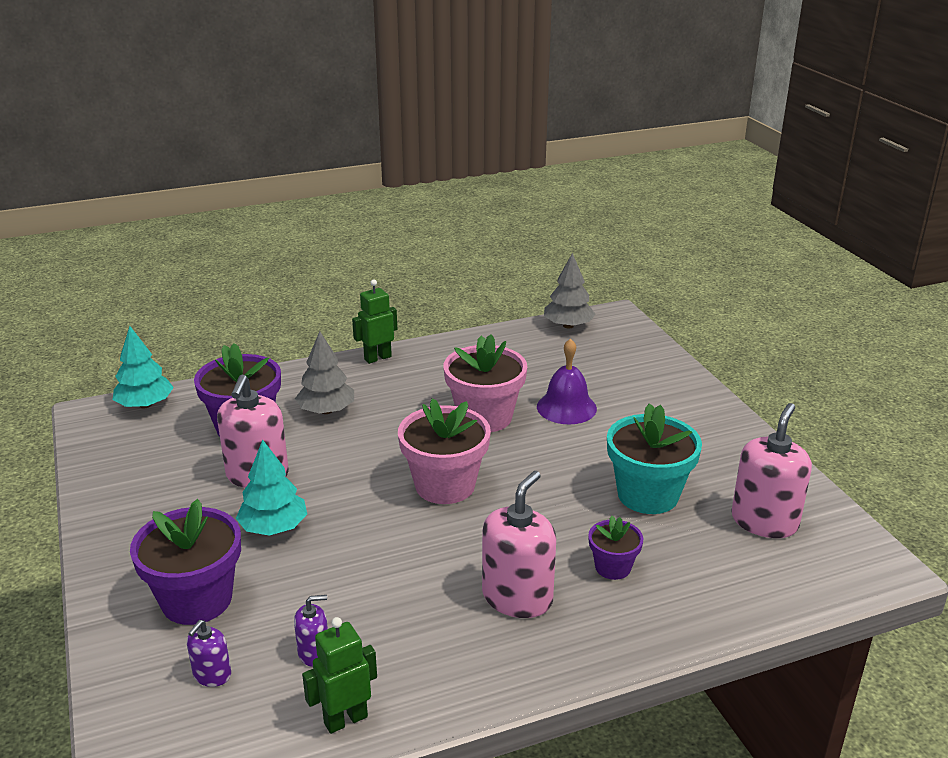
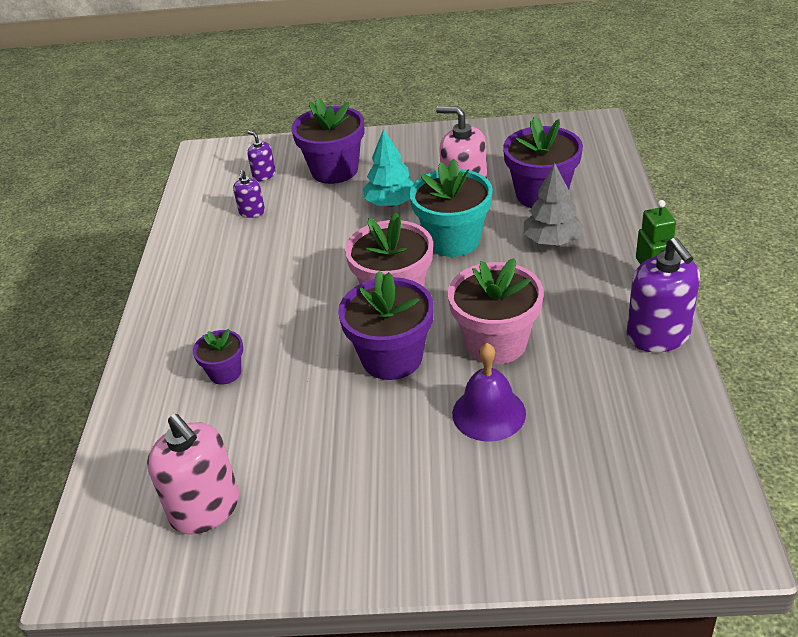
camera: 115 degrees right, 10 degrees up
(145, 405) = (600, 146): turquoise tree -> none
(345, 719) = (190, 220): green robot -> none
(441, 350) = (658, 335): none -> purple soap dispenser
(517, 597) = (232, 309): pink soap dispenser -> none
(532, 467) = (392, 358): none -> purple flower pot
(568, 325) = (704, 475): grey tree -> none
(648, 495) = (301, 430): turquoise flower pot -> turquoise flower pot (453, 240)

++++++++++++++++++++

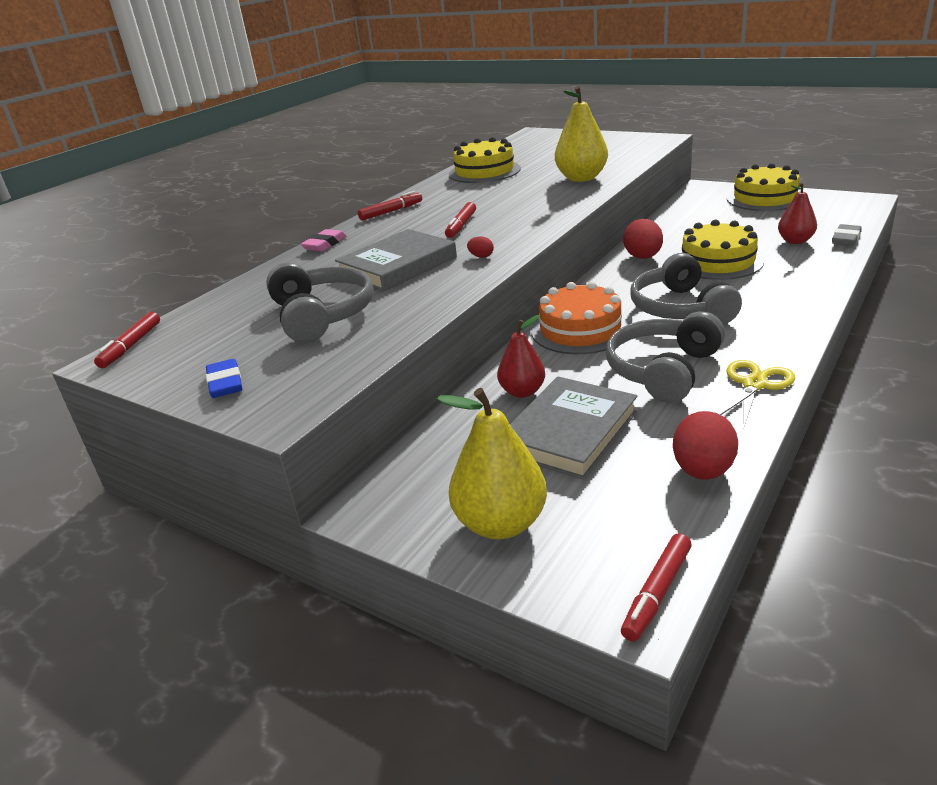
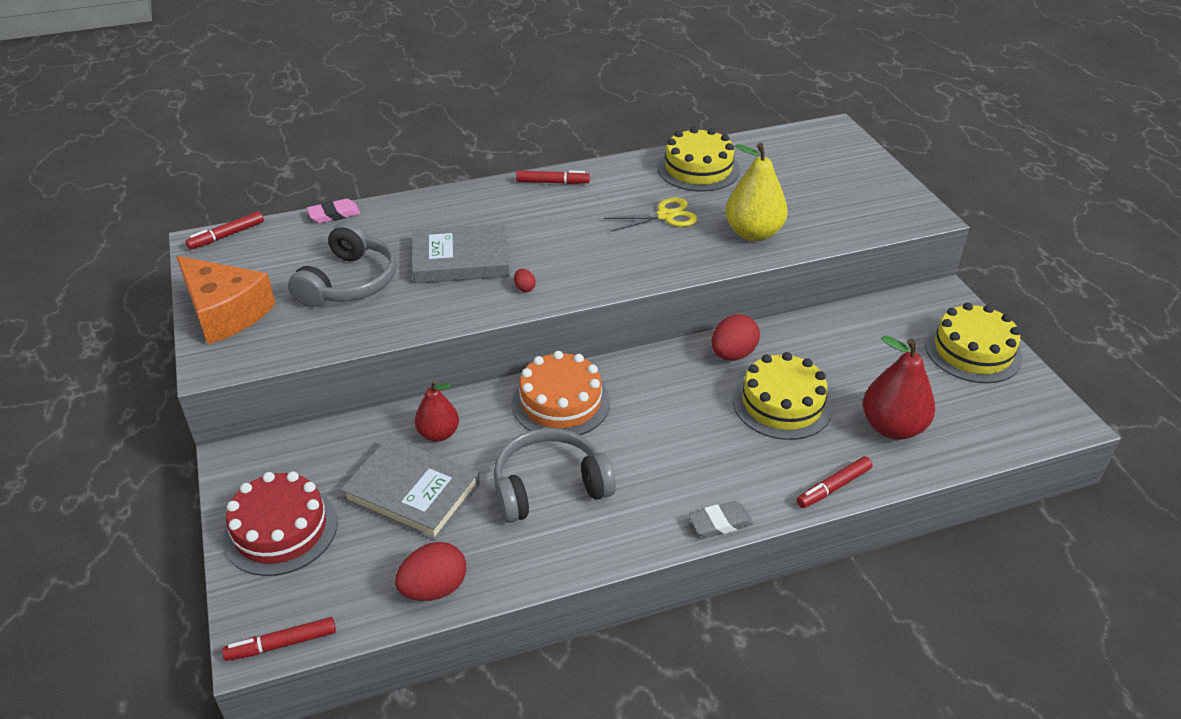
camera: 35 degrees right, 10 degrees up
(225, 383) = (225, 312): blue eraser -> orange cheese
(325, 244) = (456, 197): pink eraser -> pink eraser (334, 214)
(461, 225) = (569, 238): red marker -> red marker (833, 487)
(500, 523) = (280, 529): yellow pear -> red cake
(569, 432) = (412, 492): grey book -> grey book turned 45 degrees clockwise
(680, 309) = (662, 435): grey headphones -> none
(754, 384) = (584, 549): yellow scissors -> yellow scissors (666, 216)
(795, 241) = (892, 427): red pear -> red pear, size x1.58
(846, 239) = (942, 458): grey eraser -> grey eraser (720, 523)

++++++++++++++++++++

Copy out, exactly and alone, the lines of the entries above between the ones holding "(754, 384) = (584, 549): yellow" and "(846, 239) = (942, 458): grey", inclusive.

— SOLUTION TO THE PROBLEM —
(754, 384) = (584, 549): yellow scissors -> yellow scissors (666, 216)
(795, 241) = (892, 427): red pear -> red pear, size x1.58
(846, 239) = (942, 458): grey eraser -> grey eraser (720, 523)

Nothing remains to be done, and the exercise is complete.